# Exercise aim
Records follow. Print exactly the lines from the one that has "(309, 120) = (764, 355): brown" through the one that has "(269, 236) = (441, 399): none", inclusive, and omit the pictures.

# Record excerpts
··········
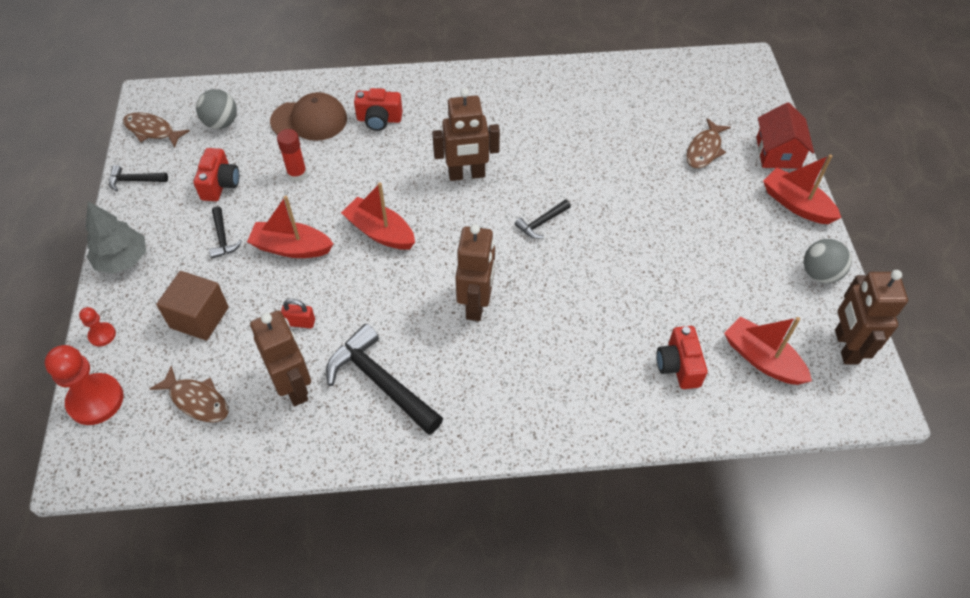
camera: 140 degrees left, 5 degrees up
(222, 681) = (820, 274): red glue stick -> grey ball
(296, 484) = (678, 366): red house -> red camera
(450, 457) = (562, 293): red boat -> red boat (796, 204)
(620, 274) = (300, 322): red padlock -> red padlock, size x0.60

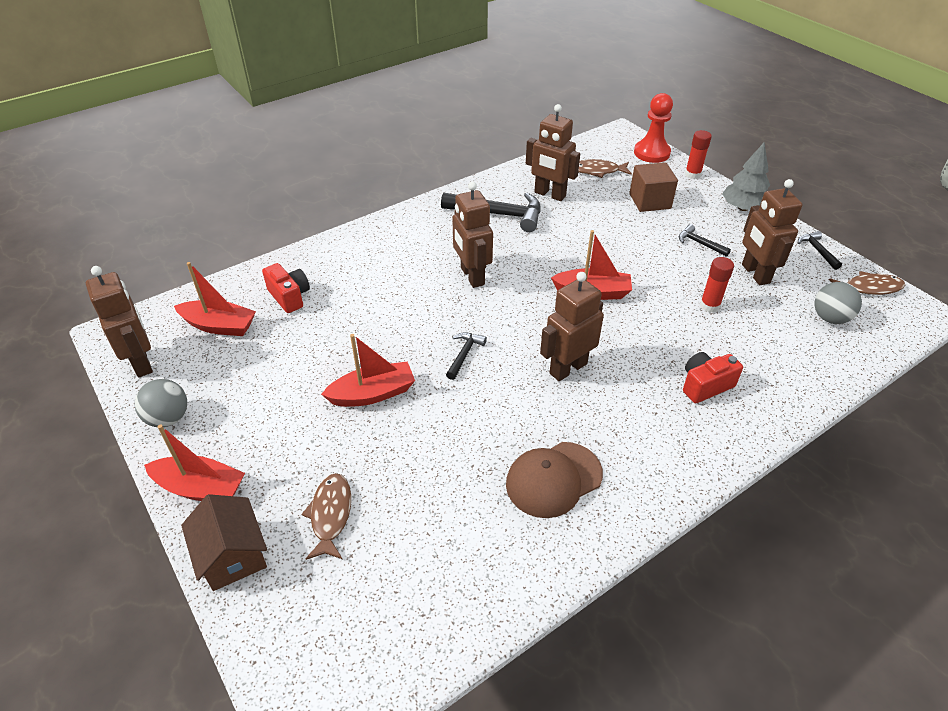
camera: 150 degrees right, 10 degrees down
(102, 335) = (692, 174): red pawn -> red glue stick
(134, 180) = (817, 250): black hammer -> black hammer turned 75 degrees counterclockwise
(220, 184) = (755, 274): red camera -> brown robot
(291, 248) = (644, 257): red boat -> red boat (373, 394)
(300, 322) = (584, 222): red padlock -> none
(309, 120) = (764, 355): brown cap -> brown cap (553, 479)
(778, 153) = (232, 555): red house -> brown house

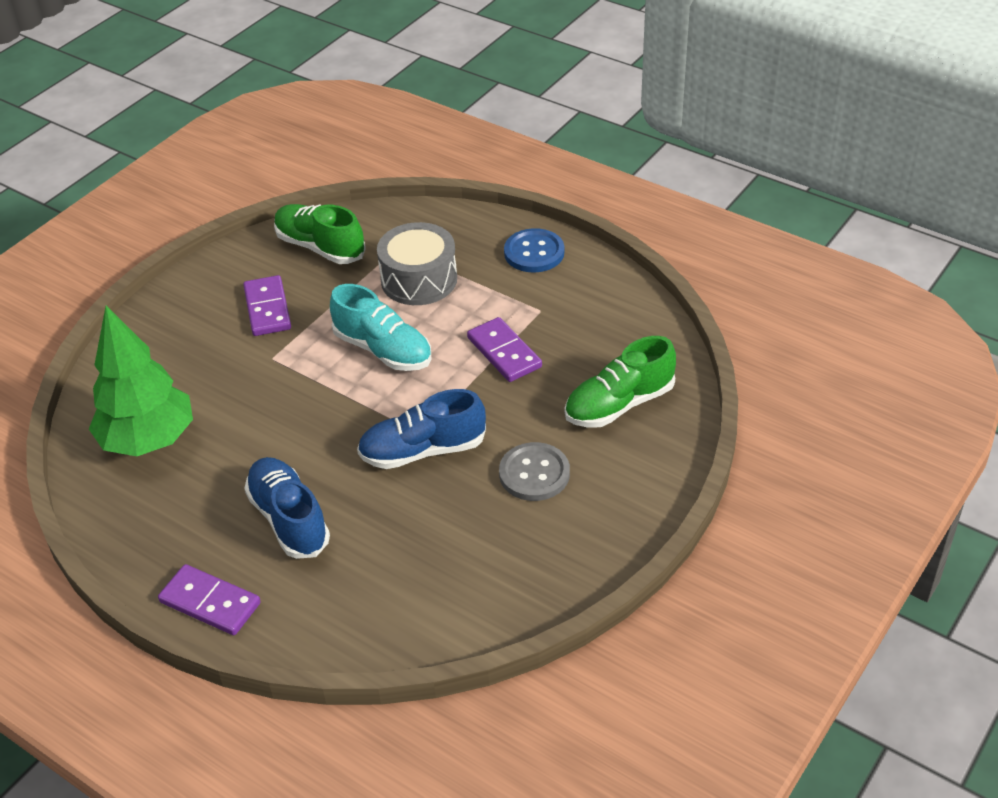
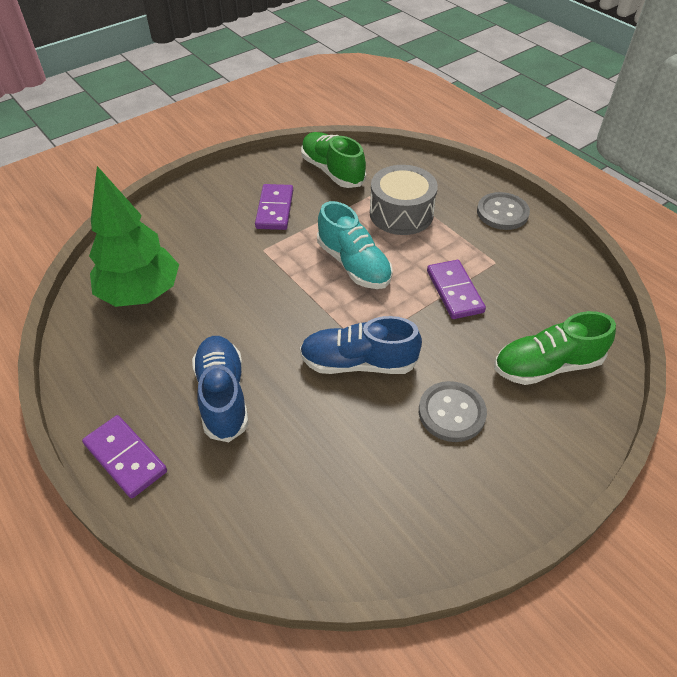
camera: 15 degrees right, 5 degrees up
(534, 252) = (502, 213): blue button -> grey button

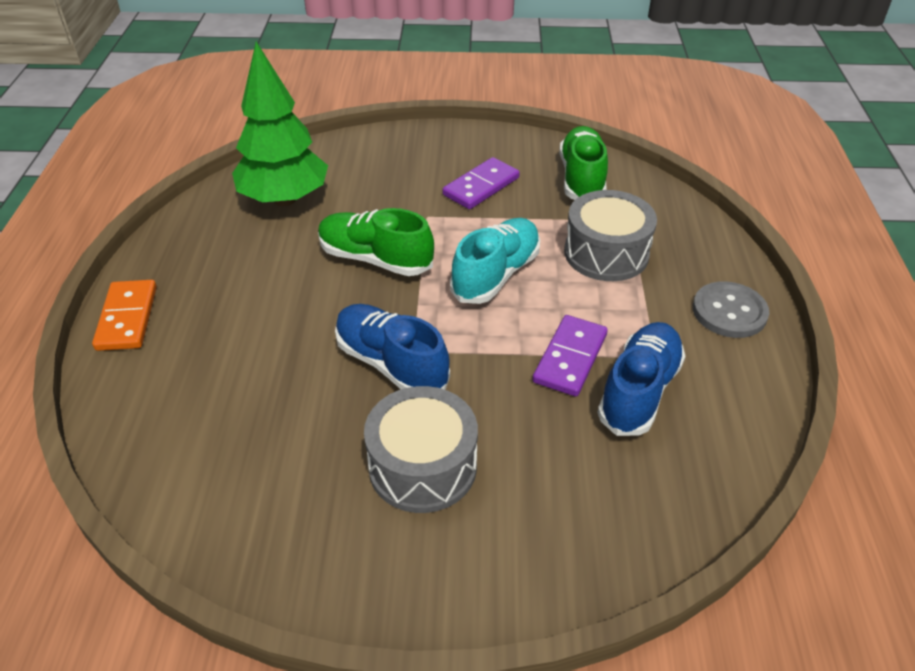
camera: 40 degrees right, 5 degrees down
(126, 458) = (127, 318): purple domino -> orange domino
(223, 396) = (248, 318): blue shoe -> blue shoe (639, 391)
(353, 264) = (496, 274): turquoise shoe -> turquoise shoe turned 150 degrees counterclockwise
(451, 413) = (422, 466): grey button -> grey drum
(547, 365) = (582, 492): green shoe -> green shoe (375, 259)

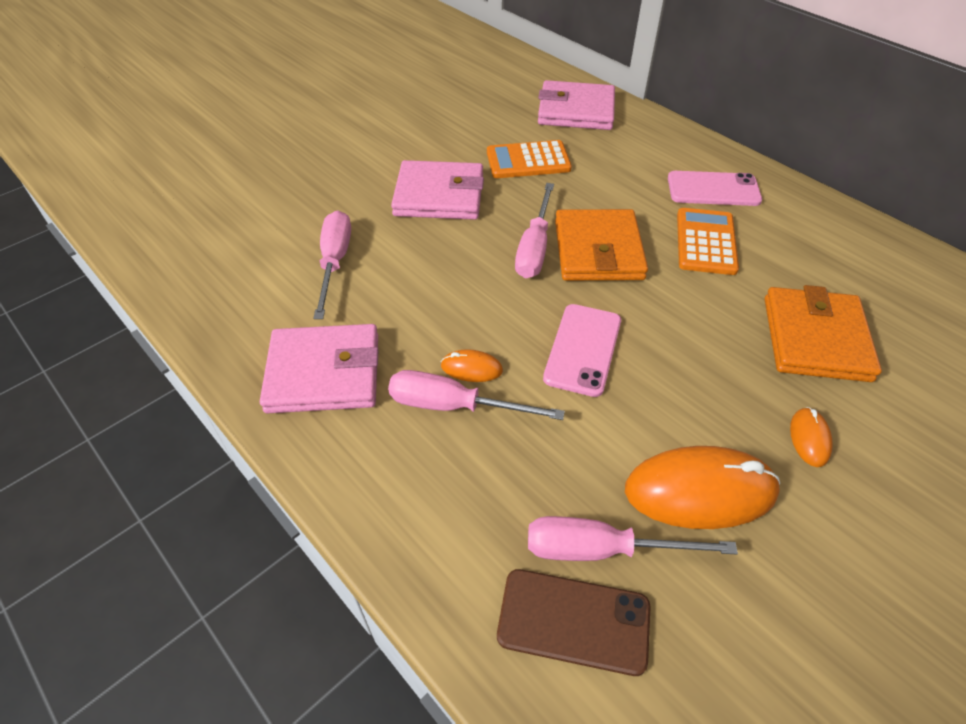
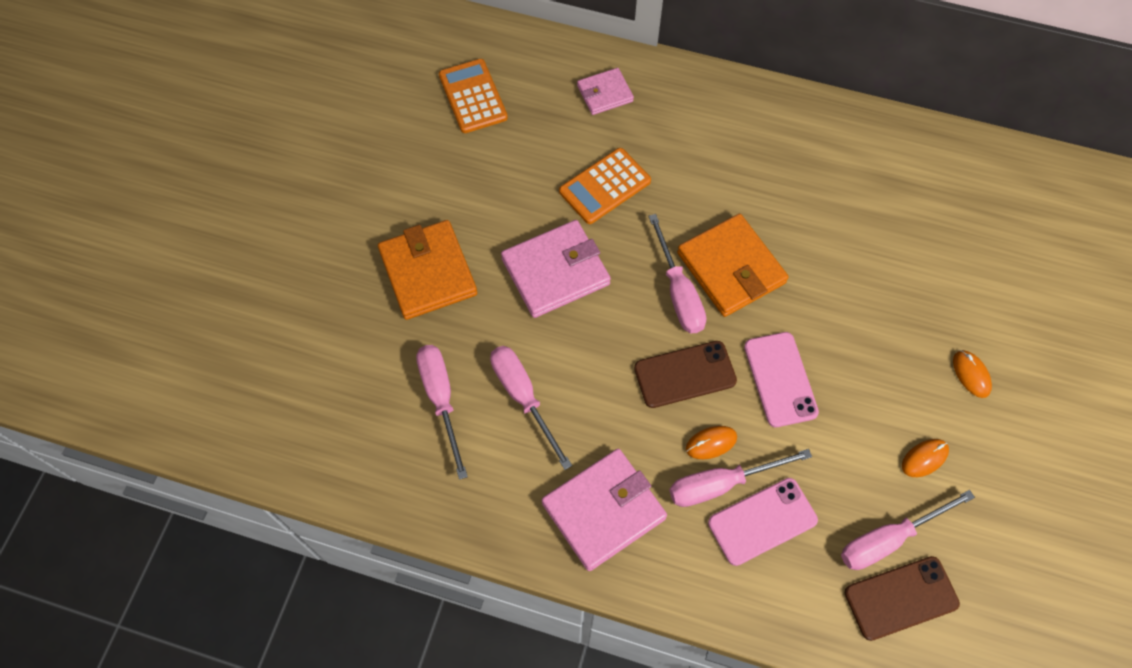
camera: 30 degrees left, 15 degrees up
(269, 236) = (441, 399): none -> pink screwdriver
(491, 306) = (685, 374): none -> brown phone
(576, 110) = (605, 93): pink wallet -> pink wallet, size x0.58
(700, 491) = (924, 458): orange mouse -> orange mouse, size x0.47
(706, 242) = (809, 214): orange calculator -> orange calculator (473, 96)
(713, 189) = (783, 146): pink phone -> pink phone (762, 521)
(815, 338) = (935, 278): orange wallet -> orange wallet (428, 272)

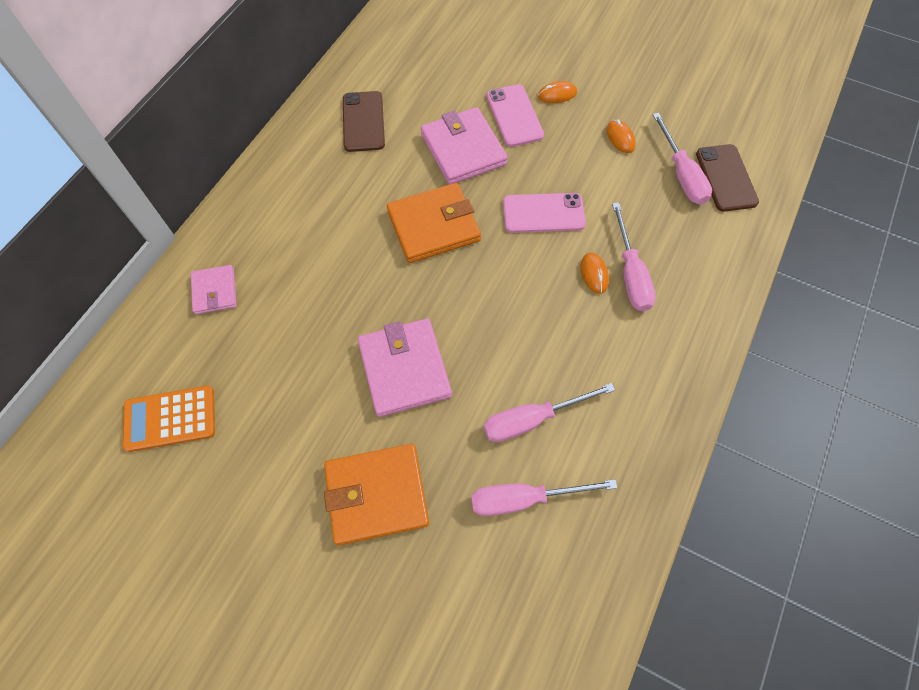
camera: 80 degrees left, 0 degrees up
(603, 510) = (648, 368): pink wallet -> pink wallet (463, 149)
(605, 186) = (322, 310): orange calculator -> none
(678, 292) = (449, 270): pink screwdriver -> none
(685, 374) = (529, 281): brown phone -> brown phone (363, 122)
(762, 521) = (663, 252): pink phone -> pink phone (514, 116)

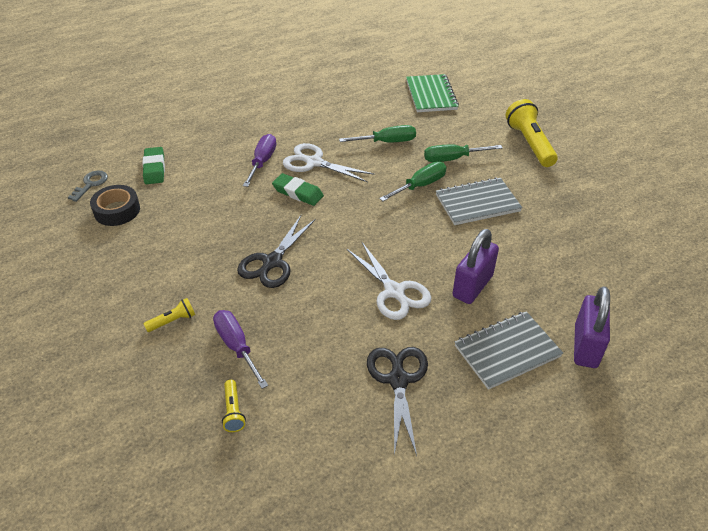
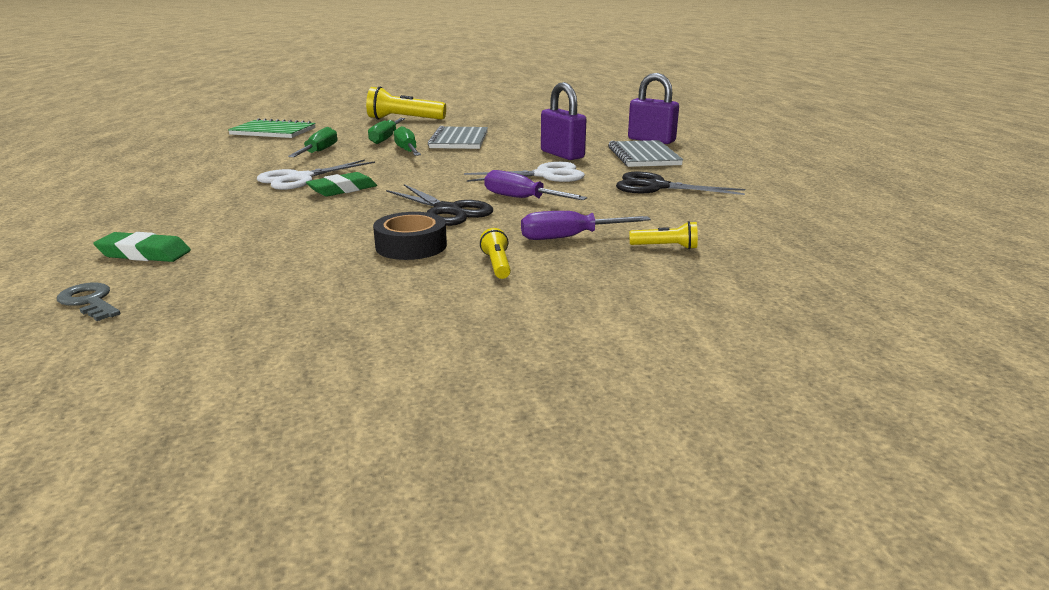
camera: 70 degrees left, 20 degrees down
(117, 210) = (204, 285): black tape -> black tape (411, 246)
(262, 162) = (253, 198): purple screwdriver -> purple screwdriver (522, 199)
··········
# Task response
(309, 120) = (764, 355): brown cap -> brown cap (553, 479)
(778, 153) = (232, 555): red house -> brown house

camera: 15 degrees right, 5 degrees up
(534, 252) = (502, 213): blue button -> grey button

camera: 40 degrees right, 5 degrees down
(126, 458) = (127, 318): purple domino -> orange domino
(223, 396) = (248, 318): blue shoe -> blue shoe (639, 391)
(353, 264) = (496, 274): turquoise shoe -> turquoise shoe turned 150 degrees counterclockwise
(451, 413) = (422, 466): grey button -> grey drum
(547, 365) = (582, 492): green shoe -> green shoe (375, 259)

camera: 30 degrees left, 15 degrees up
(269, 236) = (441, 399): none -> pink screwdriver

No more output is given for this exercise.